[RECORD EXCERPTS]

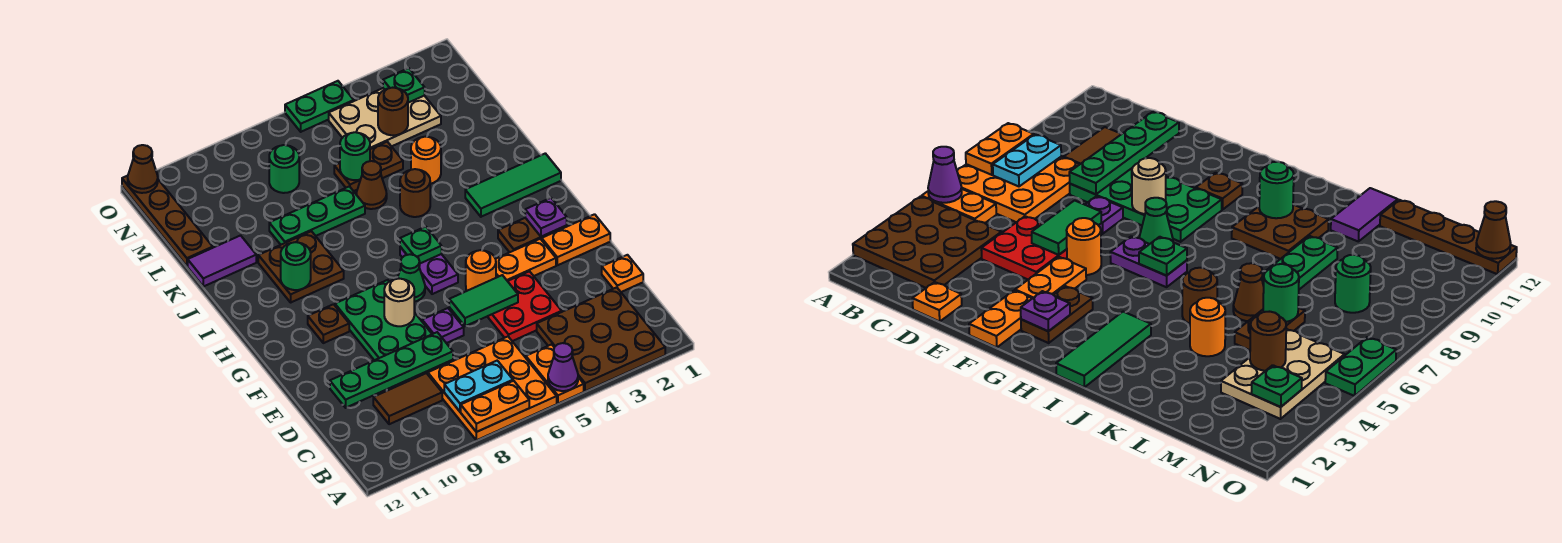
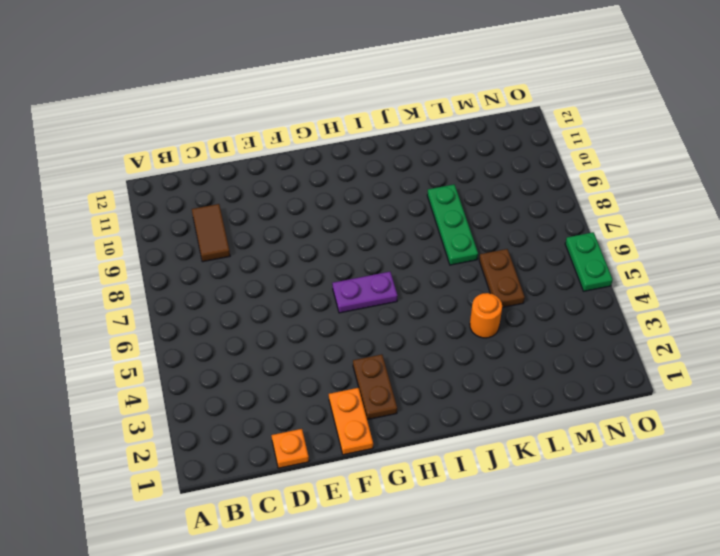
none -> brown 3x3 plate [537,287,665,391]
none -> orange 1x2 plate [526,344,584,403]
none -> orange 3x3 plate [428,337,557,440]
none -> red 2x2 plate [487,271,562,341]

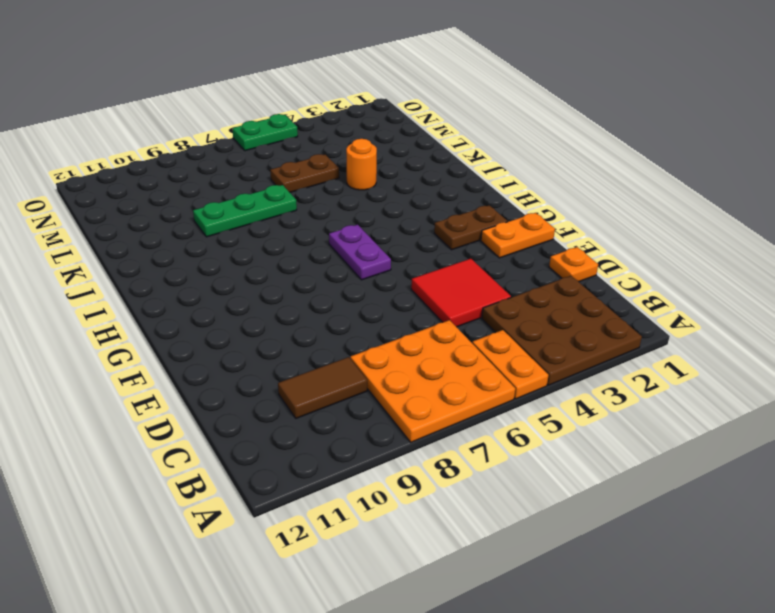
red 2x2 tile [411,259,511,327] -> red 2x2 plate [487,271,562,341]
none -> green 2x4 plate [335,280,453,387]
none -> purple 1x1 plate [422,308,464,343]
none -> orange 1x2 plate [496,239,556,281]
none -> orange 1x1 round brick [466,250,496,291]

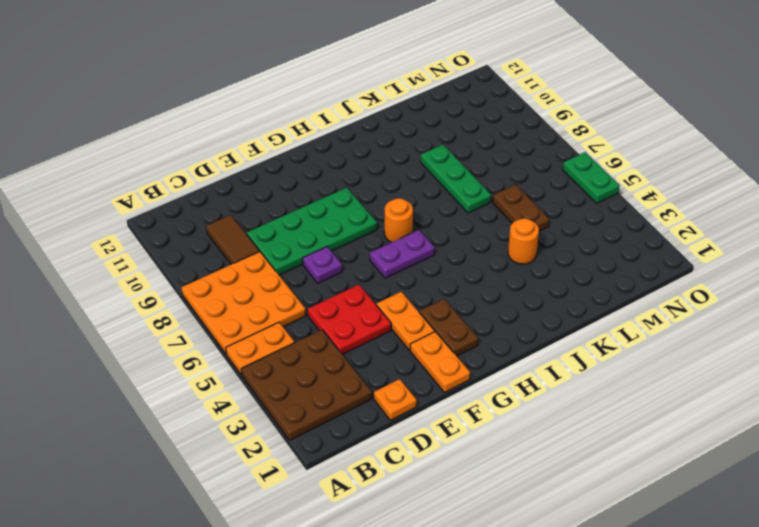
orange 1x1 round brick [384,198,413,242] -> orange 1x1 round brick moved to [466,250,496,291]
none -> green 1x1 cone [397,254,425,302]
none -> brown 1x1 plate [308,304,349,343]
none -> green 1x3 tile [465,153,561,217]
none -> brown 2x2 plate [258,231,344,302]

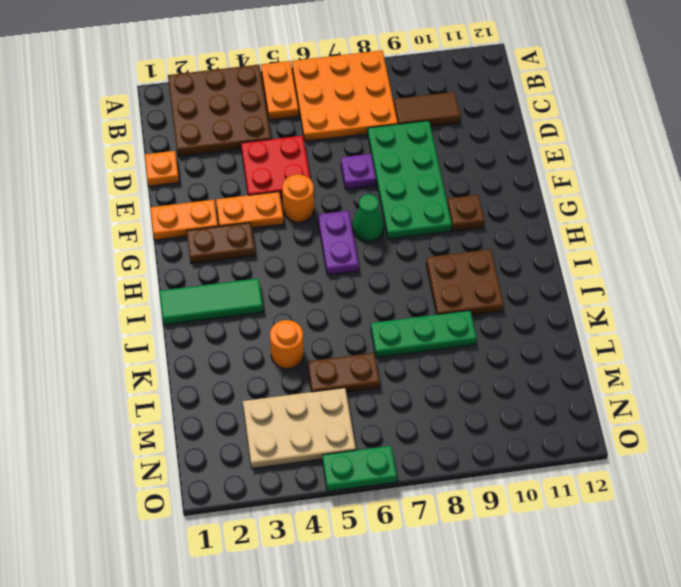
none -> brown 1x1 round brick [400,169,430,217]
none -> brown 1x1 cone [356,161,387,209]
none -> purple 1x2 tile [188,235,256,287]
none -> brown 1x4 plate [122,176,213,266]

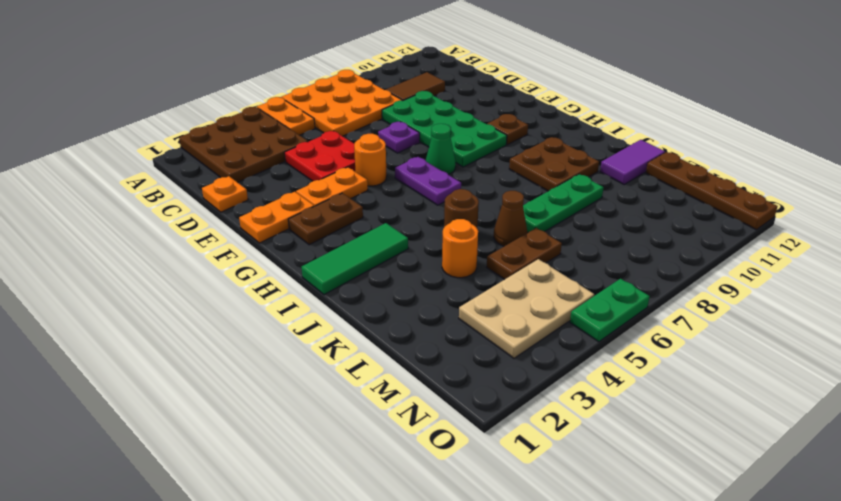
none -> green 1x1 round brick [269,145,299,193]
none -> purple 1x1 cone [548,343,578,391]
none -> orange 1x2 plate [461,381,529,432]
none -> cyan 1x2 plate [444,361,513,412]

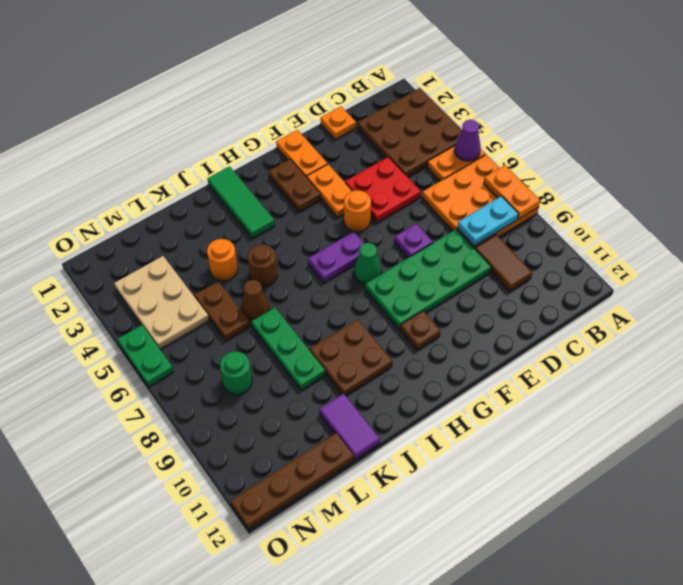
cyan 1x2 plate [457,196,519,246] -> cyan 1x2 plate turned to [444,361,513,412]
none -> green 1x4 plate [330,332,453,408]
none -> green 1x2 tile [449,275,518,326]
none -> tan 1x1 round brick [384,279,414,326]
none -> purple 1x1 plate [525,198,567,237]

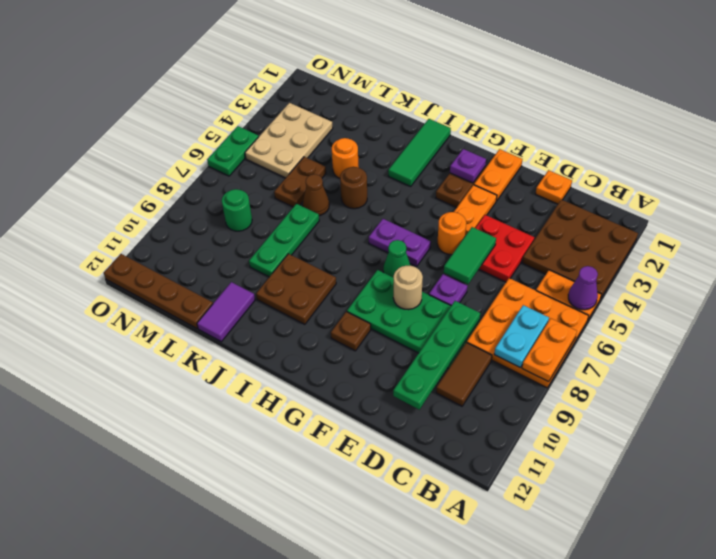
none -> green 1x1 plate [400,227,442,263]
none -> green 1x1 round brick [281,242,311,290]
none -> green 1x1 round brick [340,132,370,180]
none -> brown 1x1 round brick [378,88,408,135]

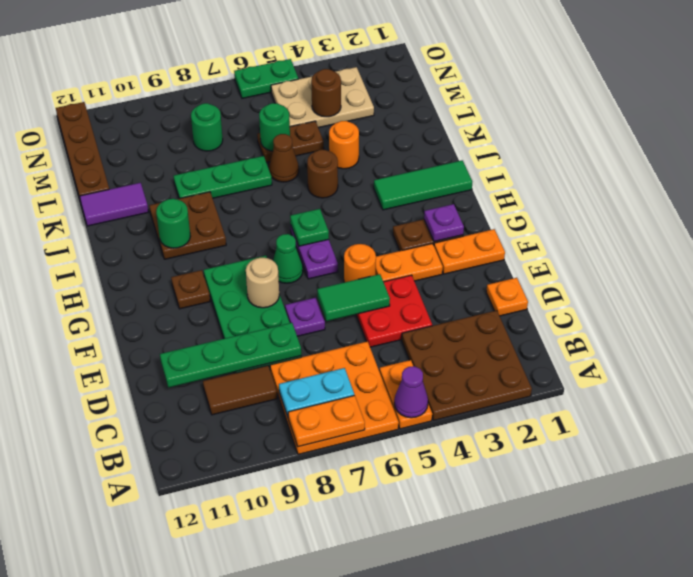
none -> green 1x1 plate [383,68,425,103]
none -> brown 1x1 cone [128,145,158,193]

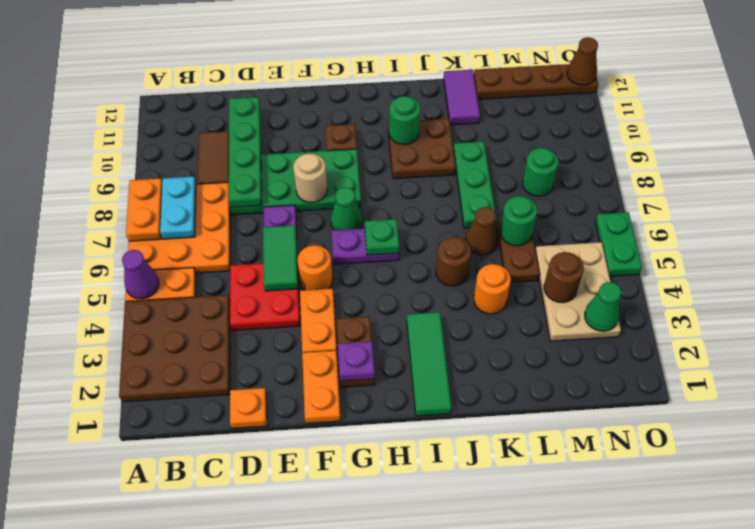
green 1x1 cone [585,282,621,331] -> green 1x1 plate [383,68,425,103]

[/RECORD EXCERPTS]

| EXERCISE |
Repeat only the lines from the one with "none -> cyan 1x2 plate [444,361,513,412]" through the end of the data, both included and exactly as written. Pictures stay out of the copy.

| RESPONSE BELOW |
none -> cyan 1x2 plate [444,361,513,412]

cyan 1x2 plate [457,196,519,246] -> cyan 1x2 plate turned to [444,361,513,412]
none -> green 1x4 plate [330,332,453,408]
none -> green 1x2 tile [449,275,518,326]
none -> tan 1x1 round brick [384,279,414,326]
none -> purple 1x1 plate [525,198,567,237]

none -> green 1x1 plate [400,227,442,263]
none -> green 1x1 round brick [281,242,311,290]
none -> green 1x1 round brick [340,132,370,180]
none -> brown 1x1 round brick [378,88,408,135]

none -> green 1x1 plate [383,68,425,103]
none -> brown 1x1 cone [128,145,158,193]

green 1x1 cone [585,282,621,331] -> green 1x1 plate [383,68,425,103]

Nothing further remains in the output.